** Opening Data excerpts block **

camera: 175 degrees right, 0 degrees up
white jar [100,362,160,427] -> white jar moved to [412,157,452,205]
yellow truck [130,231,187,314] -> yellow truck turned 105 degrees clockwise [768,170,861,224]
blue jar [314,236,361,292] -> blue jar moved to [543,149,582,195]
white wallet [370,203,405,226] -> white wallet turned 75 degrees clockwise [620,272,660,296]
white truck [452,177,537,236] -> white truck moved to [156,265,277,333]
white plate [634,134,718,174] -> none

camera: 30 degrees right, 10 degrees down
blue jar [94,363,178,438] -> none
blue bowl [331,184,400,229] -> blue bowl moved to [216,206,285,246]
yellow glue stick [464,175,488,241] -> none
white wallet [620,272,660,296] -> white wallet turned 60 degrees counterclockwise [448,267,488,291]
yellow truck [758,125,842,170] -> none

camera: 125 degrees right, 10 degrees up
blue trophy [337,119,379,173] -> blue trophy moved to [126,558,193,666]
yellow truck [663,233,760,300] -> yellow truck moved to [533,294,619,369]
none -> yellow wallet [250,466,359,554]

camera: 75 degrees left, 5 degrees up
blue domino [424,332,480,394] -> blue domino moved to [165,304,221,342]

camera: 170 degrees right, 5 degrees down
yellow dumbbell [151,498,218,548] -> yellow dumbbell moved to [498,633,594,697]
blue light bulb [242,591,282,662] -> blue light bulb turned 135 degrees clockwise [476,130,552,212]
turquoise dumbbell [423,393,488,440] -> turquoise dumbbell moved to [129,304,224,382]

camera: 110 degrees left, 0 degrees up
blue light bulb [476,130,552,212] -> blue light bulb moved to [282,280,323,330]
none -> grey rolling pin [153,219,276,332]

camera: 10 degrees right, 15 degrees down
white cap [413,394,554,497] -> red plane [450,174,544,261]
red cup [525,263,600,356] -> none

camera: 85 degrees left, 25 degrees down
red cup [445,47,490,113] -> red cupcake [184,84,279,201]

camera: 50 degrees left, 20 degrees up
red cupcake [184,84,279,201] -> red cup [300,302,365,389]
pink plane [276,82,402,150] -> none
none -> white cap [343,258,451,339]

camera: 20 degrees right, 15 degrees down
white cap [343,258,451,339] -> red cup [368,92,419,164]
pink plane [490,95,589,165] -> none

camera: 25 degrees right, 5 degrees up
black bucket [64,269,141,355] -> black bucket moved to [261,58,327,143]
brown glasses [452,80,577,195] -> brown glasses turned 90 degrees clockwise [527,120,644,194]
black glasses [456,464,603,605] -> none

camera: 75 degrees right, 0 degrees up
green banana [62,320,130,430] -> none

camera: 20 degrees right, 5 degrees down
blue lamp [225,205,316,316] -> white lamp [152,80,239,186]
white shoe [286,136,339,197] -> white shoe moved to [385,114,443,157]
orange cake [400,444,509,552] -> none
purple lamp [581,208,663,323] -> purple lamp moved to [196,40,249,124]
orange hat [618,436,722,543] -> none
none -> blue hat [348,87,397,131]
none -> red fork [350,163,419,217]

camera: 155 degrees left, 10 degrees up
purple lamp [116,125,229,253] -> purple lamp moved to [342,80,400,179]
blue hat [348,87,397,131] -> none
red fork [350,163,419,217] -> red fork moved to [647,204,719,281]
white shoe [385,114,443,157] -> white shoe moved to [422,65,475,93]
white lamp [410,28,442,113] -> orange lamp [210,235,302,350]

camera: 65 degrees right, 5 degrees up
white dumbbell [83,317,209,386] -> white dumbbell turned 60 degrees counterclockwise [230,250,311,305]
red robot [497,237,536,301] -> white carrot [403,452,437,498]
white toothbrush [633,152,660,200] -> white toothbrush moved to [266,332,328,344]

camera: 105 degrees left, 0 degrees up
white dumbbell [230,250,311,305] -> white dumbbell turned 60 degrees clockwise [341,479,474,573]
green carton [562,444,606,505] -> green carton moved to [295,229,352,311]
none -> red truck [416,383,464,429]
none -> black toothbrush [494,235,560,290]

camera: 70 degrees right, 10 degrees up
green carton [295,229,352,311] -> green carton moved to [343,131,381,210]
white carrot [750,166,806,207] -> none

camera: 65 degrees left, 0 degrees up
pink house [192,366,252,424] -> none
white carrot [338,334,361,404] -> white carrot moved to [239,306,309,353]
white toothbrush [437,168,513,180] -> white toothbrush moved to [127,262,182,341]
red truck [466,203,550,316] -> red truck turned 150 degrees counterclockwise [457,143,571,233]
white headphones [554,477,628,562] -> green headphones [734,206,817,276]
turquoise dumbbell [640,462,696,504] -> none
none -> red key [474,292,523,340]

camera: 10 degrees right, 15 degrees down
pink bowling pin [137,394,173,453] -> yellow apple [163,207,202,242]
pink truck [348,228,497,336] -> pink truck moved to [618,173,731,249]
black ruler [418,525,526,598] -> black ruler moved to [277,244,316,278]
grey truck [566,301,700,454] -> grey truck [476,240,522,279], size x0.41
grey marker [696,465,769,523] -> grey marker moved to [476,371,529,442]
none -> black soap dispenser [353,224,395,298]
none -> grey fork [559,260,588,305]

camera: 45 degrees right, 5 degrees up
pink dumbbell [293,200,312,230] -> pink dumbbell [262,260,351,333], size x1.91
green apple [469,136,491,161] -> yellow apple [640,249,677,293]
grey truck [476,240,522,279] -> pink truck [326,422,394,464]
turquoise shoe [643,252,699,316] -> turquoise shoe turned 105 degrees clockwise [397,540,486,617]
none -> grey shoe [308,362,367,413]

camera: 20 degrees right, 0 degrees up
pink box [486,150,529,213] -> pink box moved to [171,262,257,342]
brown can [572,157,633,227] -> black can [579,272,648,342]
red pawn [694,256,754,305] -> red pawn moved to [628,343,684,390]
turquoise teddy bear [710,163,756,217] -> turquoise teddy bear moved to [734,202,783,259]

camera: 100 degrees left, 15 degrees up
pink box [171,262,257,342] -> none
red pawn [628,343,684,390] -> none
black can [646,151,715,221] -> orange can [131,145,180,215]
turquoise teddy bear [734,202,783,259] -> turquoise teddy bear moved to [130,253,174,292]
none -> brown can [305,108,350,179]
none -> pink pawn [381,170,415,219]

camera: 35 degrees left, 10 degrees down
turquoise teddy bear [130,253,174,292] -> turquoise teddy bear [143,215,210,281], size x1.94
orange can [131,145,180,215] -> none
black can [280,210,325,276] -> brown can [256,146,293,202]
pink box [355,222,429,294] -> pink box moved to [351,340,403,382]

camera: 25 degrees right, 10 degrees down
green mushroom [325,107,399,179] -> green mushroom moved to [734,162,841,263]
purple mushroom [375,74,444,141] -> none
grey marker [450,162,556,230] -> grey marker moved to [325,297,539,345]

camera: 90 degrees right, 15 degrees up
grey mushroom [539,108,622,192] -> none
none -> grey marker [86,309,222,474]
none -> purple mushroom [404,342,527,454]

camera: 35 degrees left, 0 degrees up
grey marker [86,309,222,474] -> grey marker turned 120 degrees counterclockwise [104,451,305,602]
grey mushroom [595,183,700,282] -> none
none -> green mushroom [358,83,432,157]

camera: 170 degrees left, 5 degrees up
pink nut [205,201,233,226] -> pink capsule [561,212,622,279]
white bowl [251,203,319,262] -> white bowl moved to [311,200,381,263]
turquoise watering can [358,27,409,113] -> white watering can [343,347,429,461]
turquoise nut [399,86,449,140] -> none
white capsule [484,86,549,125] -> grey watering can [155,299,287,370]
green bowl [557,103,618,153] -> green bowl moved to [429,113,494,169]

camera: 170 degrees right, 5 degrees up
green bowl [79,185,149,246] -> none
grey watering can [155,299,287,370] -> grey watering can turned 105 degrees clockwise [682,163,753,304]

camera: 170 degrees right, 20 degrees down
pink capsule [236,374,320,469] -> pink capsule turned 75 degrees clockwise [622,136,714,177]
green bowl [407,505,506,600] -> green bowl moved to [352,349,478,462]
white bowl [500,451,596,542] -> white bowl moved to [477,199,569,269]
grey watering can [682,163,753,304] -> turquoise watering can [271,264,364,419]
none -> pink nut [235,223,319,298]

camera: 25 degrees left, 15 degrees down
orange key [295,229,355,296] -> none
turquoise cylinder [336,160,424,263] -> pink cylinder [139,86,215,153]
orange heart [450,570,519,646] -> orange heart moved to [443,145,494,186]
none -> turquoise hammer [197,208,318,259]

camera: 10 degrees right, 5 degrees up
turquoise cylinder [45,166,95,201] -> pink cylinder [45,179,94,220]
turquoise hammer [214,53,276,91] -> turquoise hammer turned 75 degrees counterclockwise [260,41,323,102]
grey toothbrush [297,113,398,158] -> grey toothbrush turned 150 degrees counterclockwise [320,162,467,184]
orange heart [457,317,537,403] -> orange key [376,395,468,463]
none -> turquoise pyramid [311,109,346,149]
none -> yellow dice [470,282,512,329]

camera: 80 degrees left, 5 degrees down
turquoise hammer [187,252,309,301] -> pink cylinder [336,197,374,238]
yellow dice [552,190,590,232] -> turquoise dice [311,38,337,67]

** Closing Data excerpts block **

* Aim of the exercise *
With the first line being the one containing "none -> purple mushroom [404,342,527,454]" and the last line the one containing "none -> yellow dice [470,282,512,329]", transcribe exactly the lines above that fall in that range.

* Task response *
none -> purple mushroom [404,342,527,454]

camera: 35 degrees left, 0 degrees up
grey marker [86,309,222,474] -> grey marker turned 120 degrees counterclockwise [104,451,305,602]
grey mushroom [595,183,700,282] -> none
none -> green mushroom [358,83,432,157]

camera: 170 degrees left, 5 degrees up
pink nut [205,201,233,226] -> pink capsule [561,212,622,279]
white bowl [251,203,319,262] -> white bowl moved to [311,200,381,263]
turquoise watering can [358,27,409,113] -> white watering can [343,347,429,461]
turquoise nut [399,86,449,140] -> none
white capsule [484,86,549,125] -> grey watering can [155,299,287,370]
green bowl [557,103,618,153] -> green bowl moved to [429,113,494,169]

camera: 170 degrees right, 5 degrees up
green bowl [79,185,149,246] -> none
grey watering can [155,299,287,370] -> grey watering can turned 105 degrees clockwise [682,163,753,304]

camera: 170 degrees right, 20 degrees down
pink capsule [236,374,320,469] -> pink capsule turned 75 degrees clockwise [622,136,714,177]
green bowl [407,505,506,600] -> green bowl moved to [352,349,478,462]
white bowl [500,451,596,542] -> white bowl moved to [477,199,569,269]
grey watering can [682,163,753,304] -> turquoise watering can [271,264,364,419]
none -> pink nut [235,223,319,298]

camera: 25 degrees left, 15 degrees down
orange key [295,229,355,296] -> none
turquoise cylinder [336,160,424,263] -> pink cylinder [139,86,215,153]
orange heart [450,570,519,646] -> orange heart moved to [443,145,494,186]
none -> turquoise hammer [197,208,318,259]

camera: 10 degrees right, 5 degrees up
turquoise cylinder [45,166,95,201] -> pink cylinder [45,179,94,220]
turquoise hammer [214,53,276,91] -> turquoise hammer turned 75 degrees counterclockwise [260,41,323,102]
grey toothbrush [297,113,398,158] -> grey toothbrush turned 150 degrees counterclockwise [320,162,467,184]
orange heart [457,317,537,403] -> orange key [376,395,468,463]
none -> turquoise pyramid [311,109,346,149]
none -> yellow dice [470,282,512,329]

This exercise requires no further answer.